§ Task
Pictures should be left out when the listing below is repeated word for word.

§ Material for the task
———
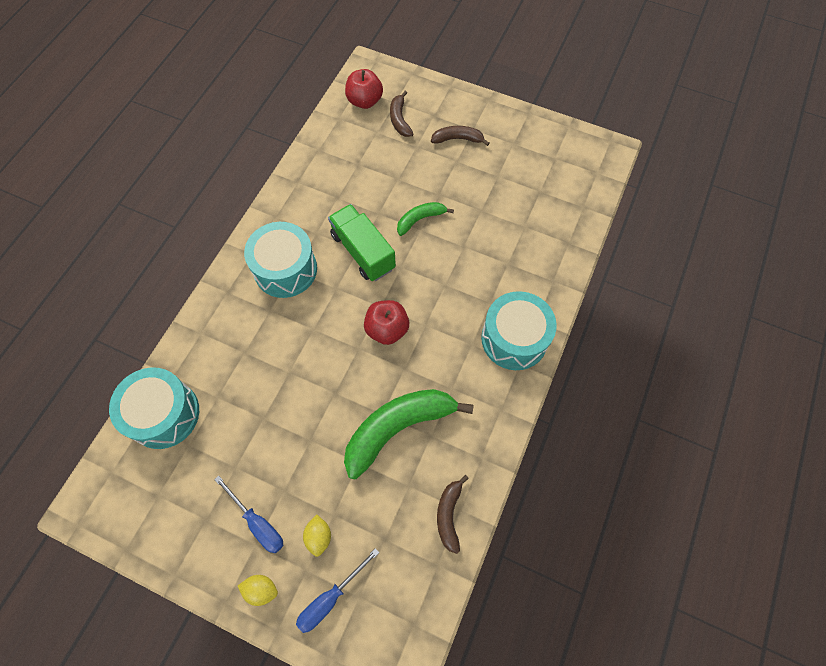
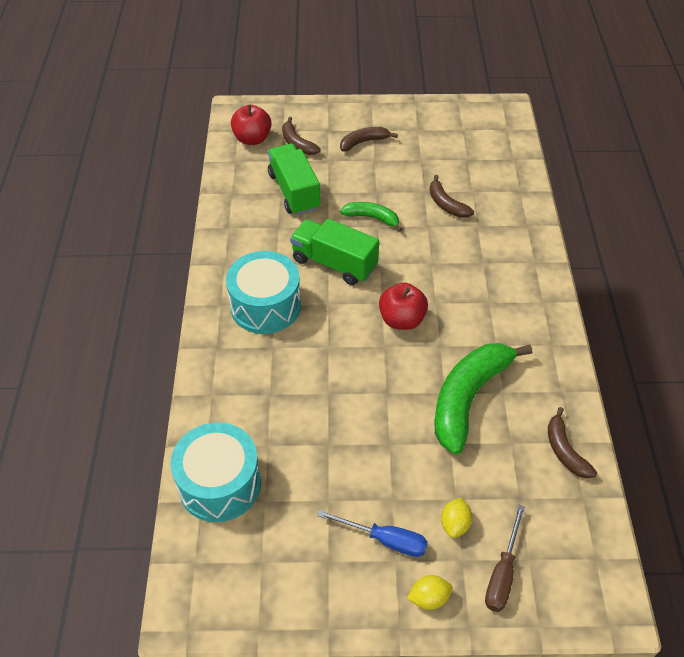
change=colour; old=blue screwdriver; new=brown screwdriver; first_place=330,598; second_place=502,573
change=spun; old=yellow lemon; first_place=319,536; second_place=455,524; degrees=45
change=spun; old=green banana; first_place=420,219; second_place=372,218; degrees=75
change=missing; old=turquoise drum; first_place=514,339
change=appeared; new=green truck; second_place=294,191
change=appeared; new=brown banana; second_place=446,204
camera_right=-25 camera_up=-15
———
§ Exercise answer
change=colour; old=blue screwdriver; new=brown screwdriver; first_place=330,598; second_place=502,573
change=spun; old=yellow lemon; first_place=319,536; second_place=455,524; degrees=45
change=spun; old=green banana; first_place=420,219; second_place=372,218; degrees=75
change=missing; old=turquoise drum; first_place=514,339
change=appeared; new=green truck; second_place=294,191
change=appeared; new=brown banana; second_place=446,204
camera_right=-25 camera_up=-15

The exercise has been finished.